> **Task details**:
In the records that follow, find the line with "green notebook: 5 -> 3"; from there, retype every line exactly through the line with "white notebook: 1 -> 2", which also belongs to the answer.

> **Record excerpts**:
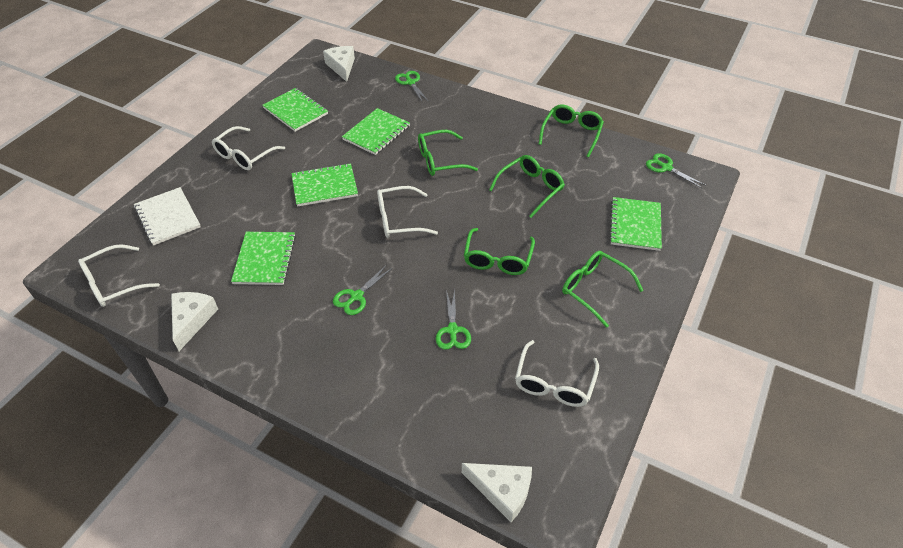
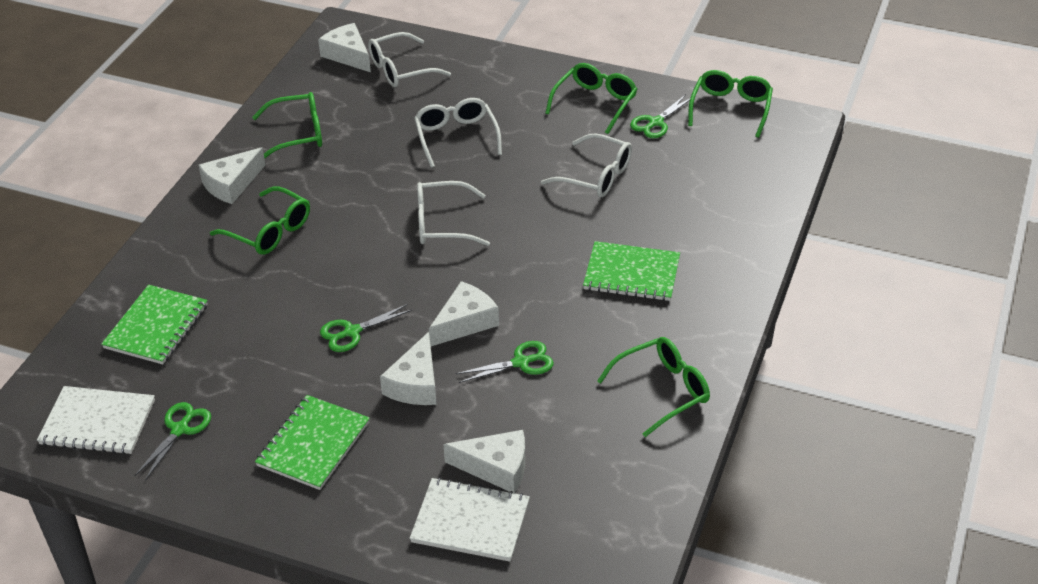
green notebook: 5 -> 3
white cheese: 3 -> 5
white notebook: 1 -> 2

==

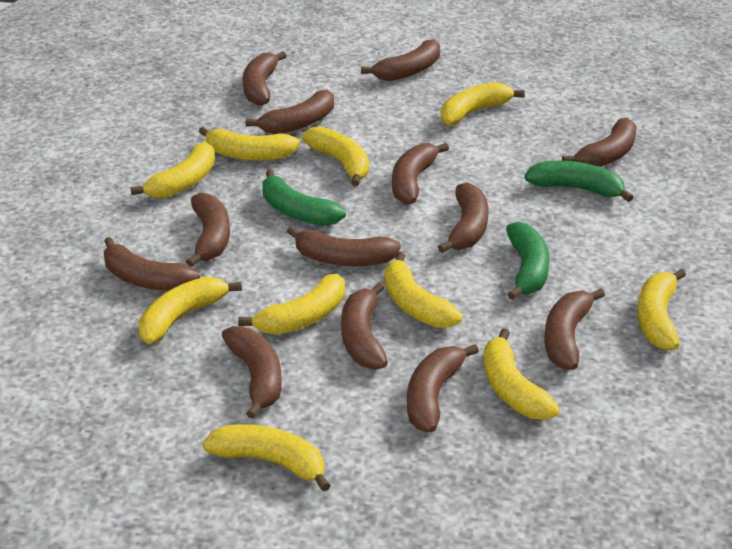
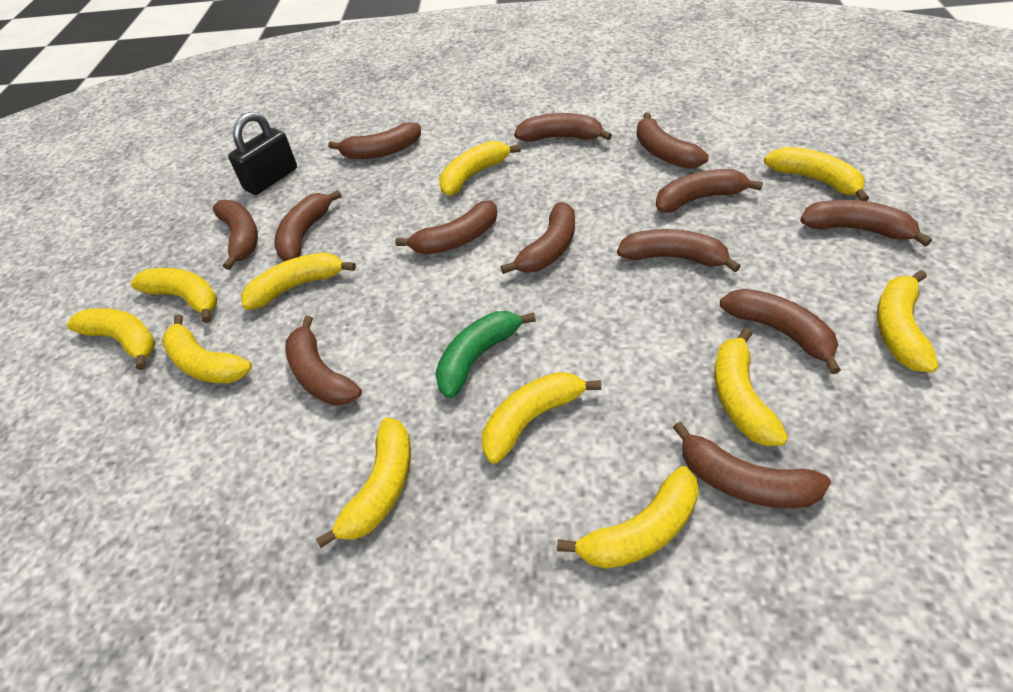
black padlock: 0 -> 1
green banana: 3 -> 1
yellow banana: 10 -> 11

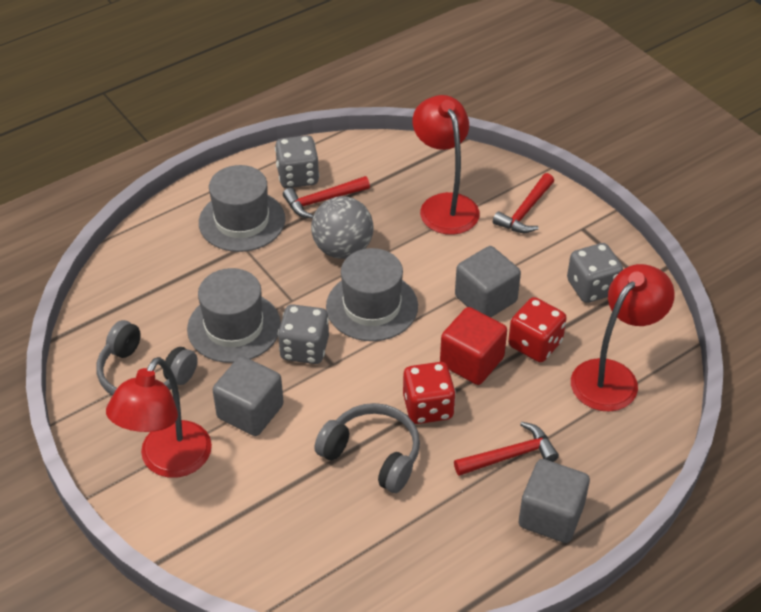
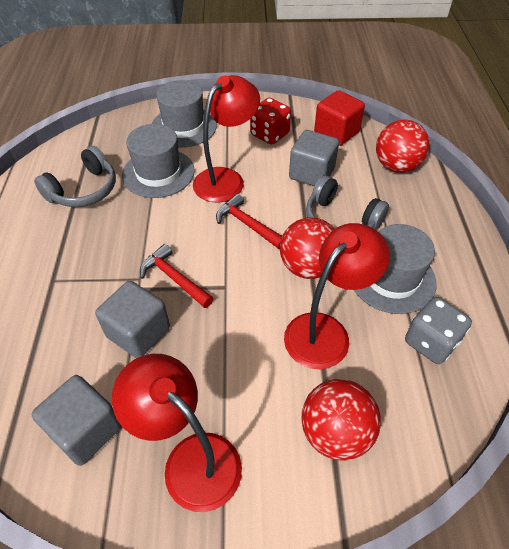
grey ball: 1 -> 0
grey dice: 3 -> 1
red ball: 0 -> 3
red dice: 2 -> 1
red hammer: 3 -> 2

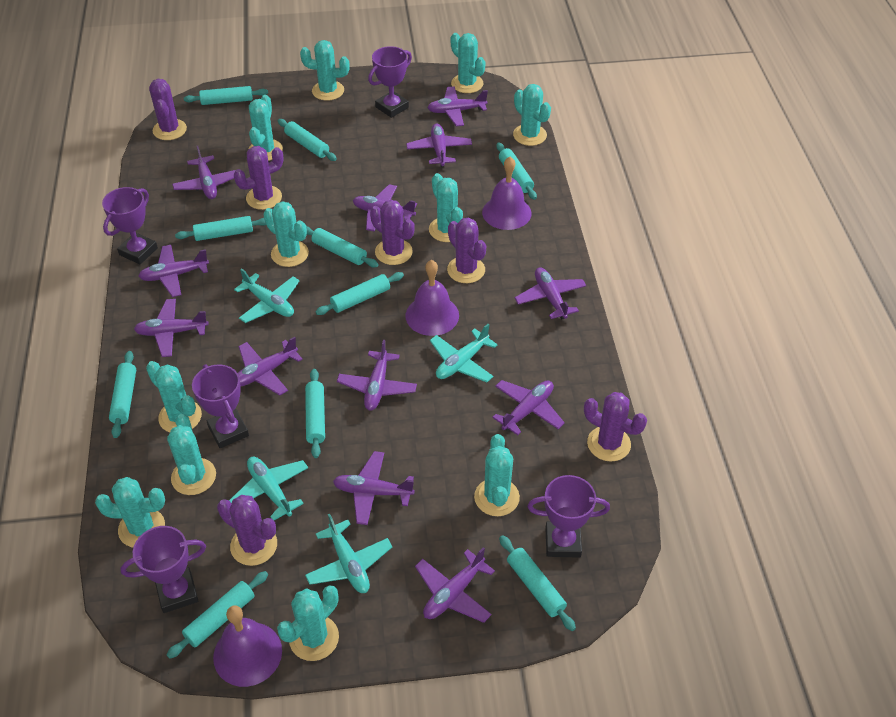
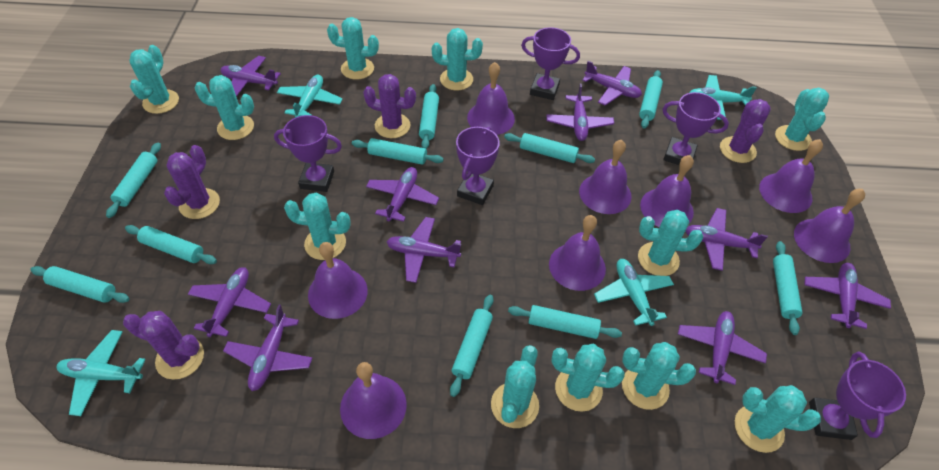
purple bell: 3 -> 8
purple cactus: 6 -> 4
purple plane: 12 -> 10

--

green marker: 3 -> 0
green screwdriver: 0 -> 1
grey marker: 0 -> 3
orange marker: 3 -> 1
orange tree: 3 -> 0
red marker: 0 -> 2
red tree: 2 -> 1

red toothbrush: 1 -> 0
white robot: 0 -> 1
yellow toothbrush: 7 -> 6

> **Reply**:
green notebook: 5 -> 3
white cheese: 3 -> 5
white notebook: 1 -> 2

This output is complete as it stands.